### DATA BLOCK

------------

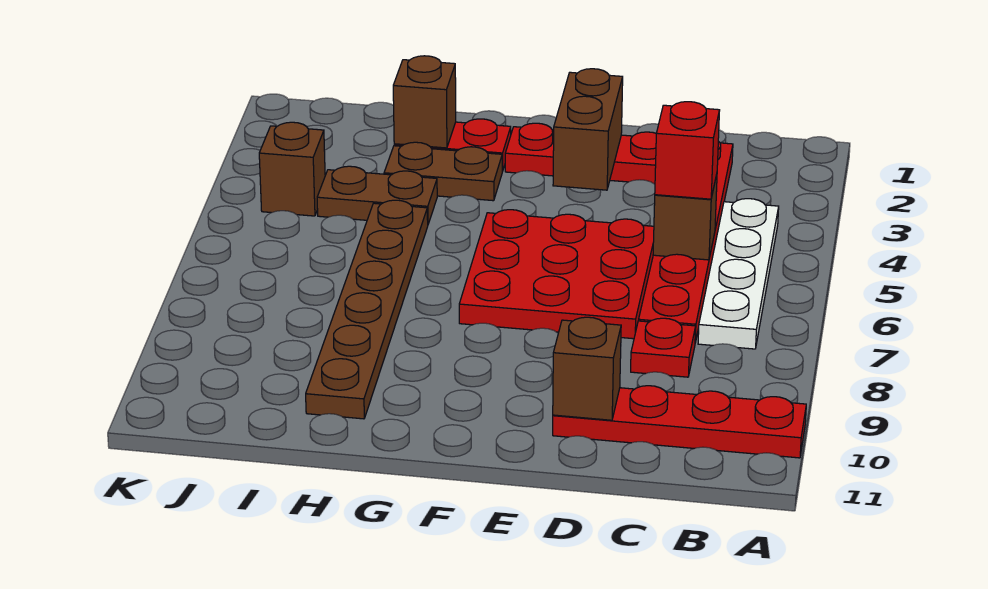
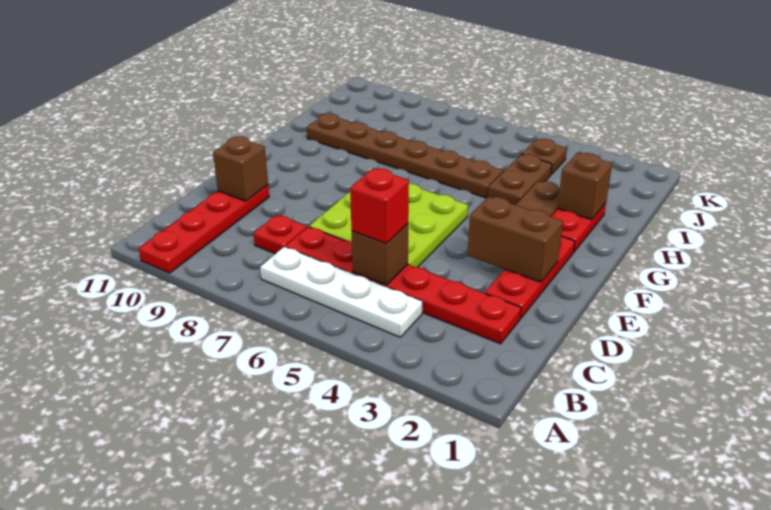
red plate D5:F7 level 1 -> lime plate D5:F7 level 1
brown brick J4 level 1 -> brown plate J4 level 1

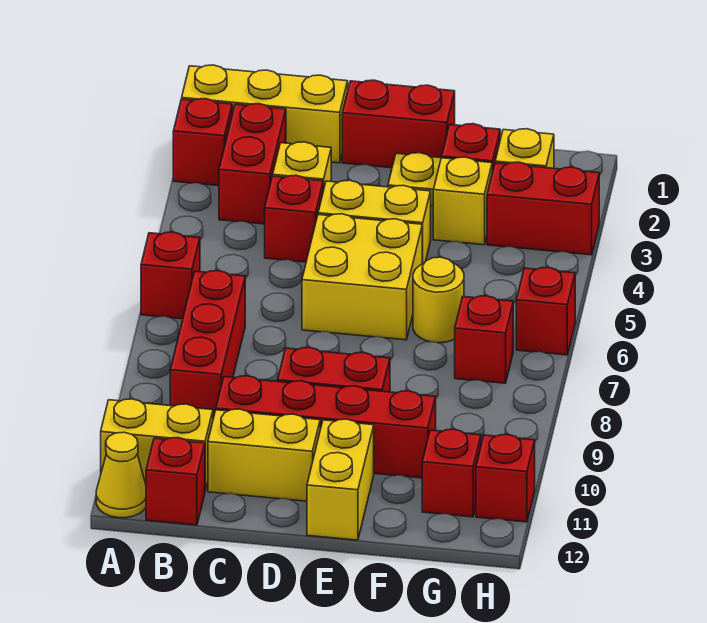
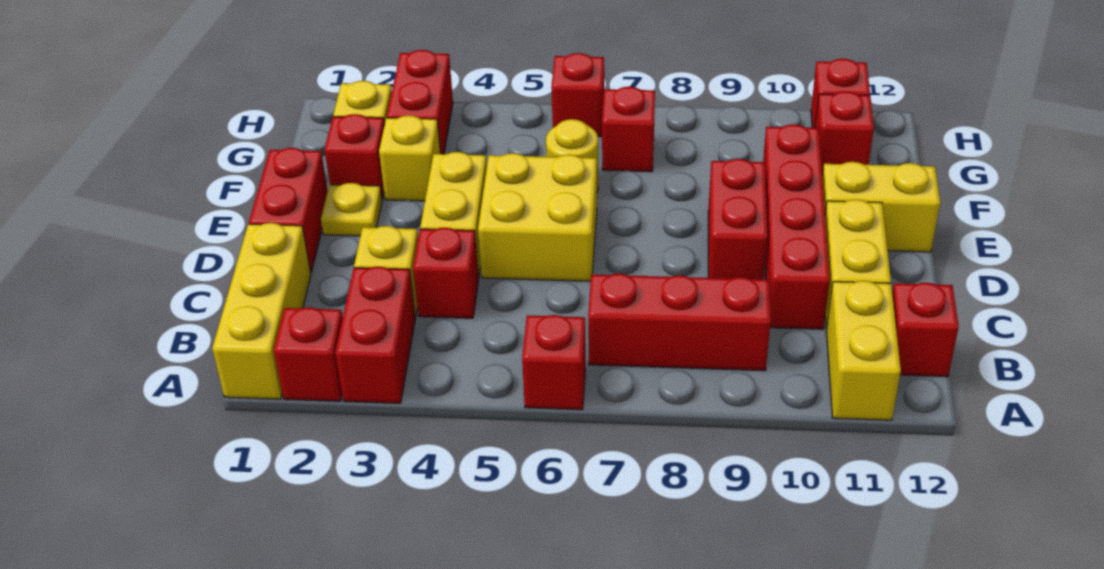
yellow cone A12 level 1 -> none
red brick B2:B3 level 1 -> red brick A3:B3 level 1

------------

### TASK TO COMPLETE
The required response consists solely of the lines from the line containing "brown brick J4" through the end of the listing, both ends included, copied exactly without pictures.

### EXERCISE RESULT
brown brick J4 level 1 -> brown plate J4 level 1

yellow cone A12 level 1 -> none
red brick B2:B3 level 1 -> red brick A3:B3 level 1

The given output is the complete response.